- _DATA EXTRACT_
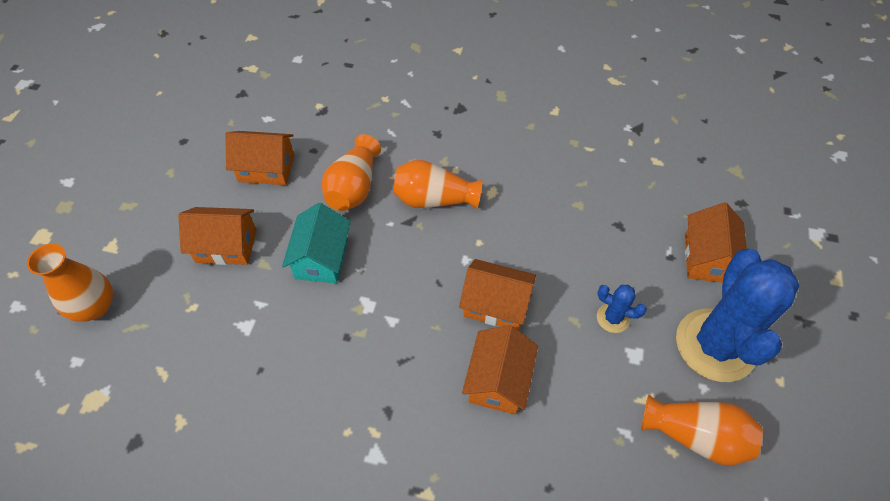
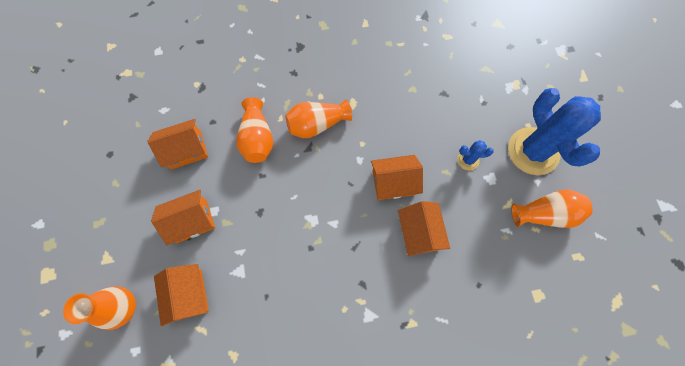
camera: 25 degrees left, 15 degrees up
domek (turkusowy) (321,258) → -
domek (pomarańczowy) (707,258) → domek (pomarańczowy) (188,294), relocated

- _REQUIRED ACTION_
When copying the listing, print each line exactly but leave out every picture.

- _RESULT FOR THIS TASK_
camera: 25 degrees left, 15 degrees up
domek (turkusowy) (321,258) → -
domek (pomarańczowy) (707,258) → domek (pomarańczowy) (188,294), relocated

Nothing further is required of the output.